Exercise requirements>
No picture belongs in the answer, which must hold exactly the lines from the one with "black hexagon: (125, 236) -> (66, 274), moved" through the final line below.
————————
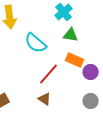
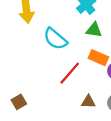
brown triangle: (45, 99) -> (88, 102), moved, turned -32

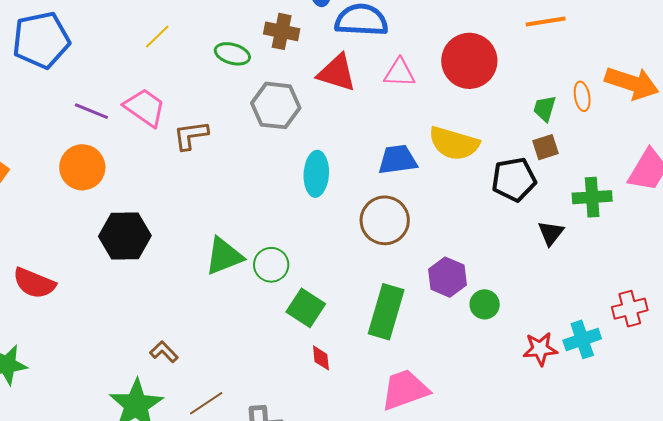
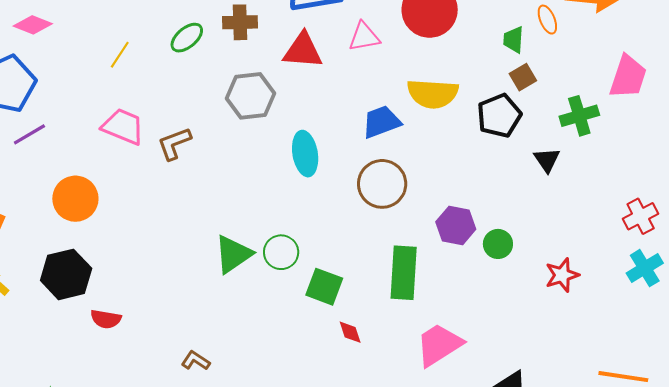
green ellipse: (232, 54) -> (187, 38), moved, turned -44
purple line: (91, 111) -> (29, 134), moved, turned -40
black hexagon: (125, 236) -> (66, 274), moved
red semicircle: (34, 283) -> (106, 319), moved, size x0.7
cyan cross: (582, 339) -> (645, 268), moved

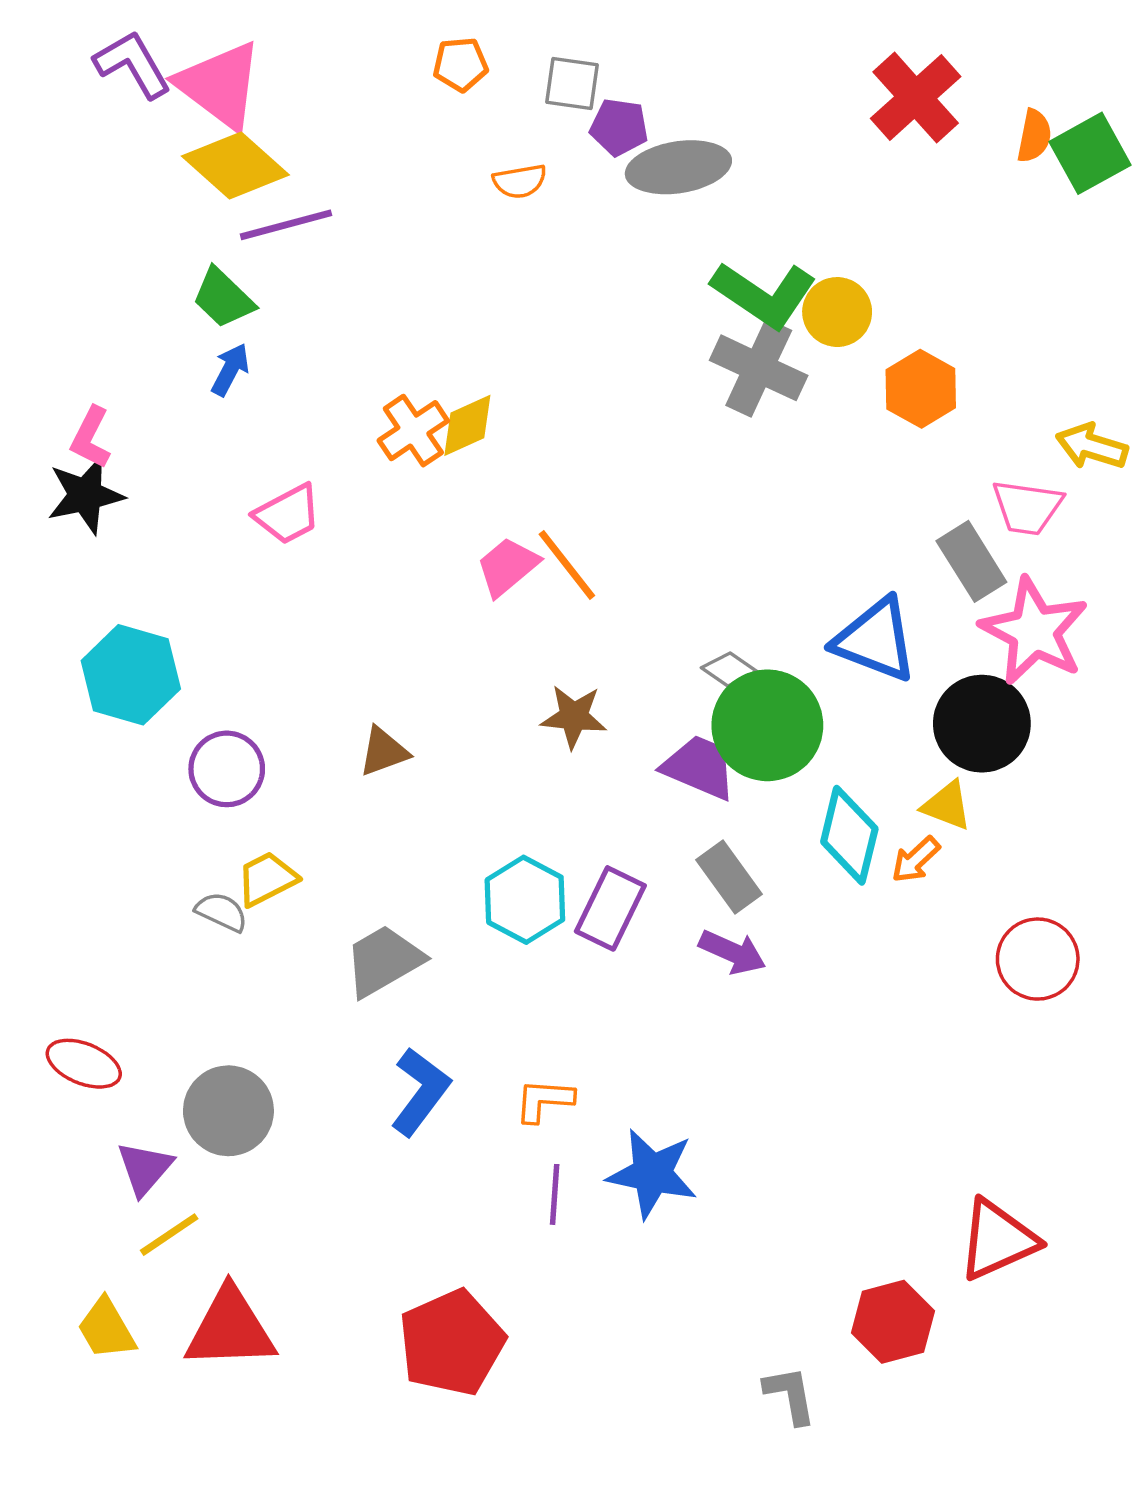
————————
Reply to the task>
black hexagon: (125, 236) -> (66, 274), moved
red semicircle: (34, 283) -> (106, 319), moved, size x0.7
cyan cross: (582, 339) -> (645, 268), moved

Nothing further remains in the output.